◆ Exercise ◆
Each line of the listing below containing the word "degrees" should be returned.

*** Opening of Data ***

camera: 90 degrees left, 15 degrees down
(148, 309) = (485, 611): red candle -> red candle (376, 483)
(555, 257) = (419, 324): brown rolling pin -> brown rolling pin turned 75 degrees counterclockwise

*** Close of Data ***

◆ Answer box ◆
camera: 90 degrees left, 15 degrees down
(555, 257) = (419, 324): brown rolling pin -> brown rolling pin turned 75 degrees counterclockwise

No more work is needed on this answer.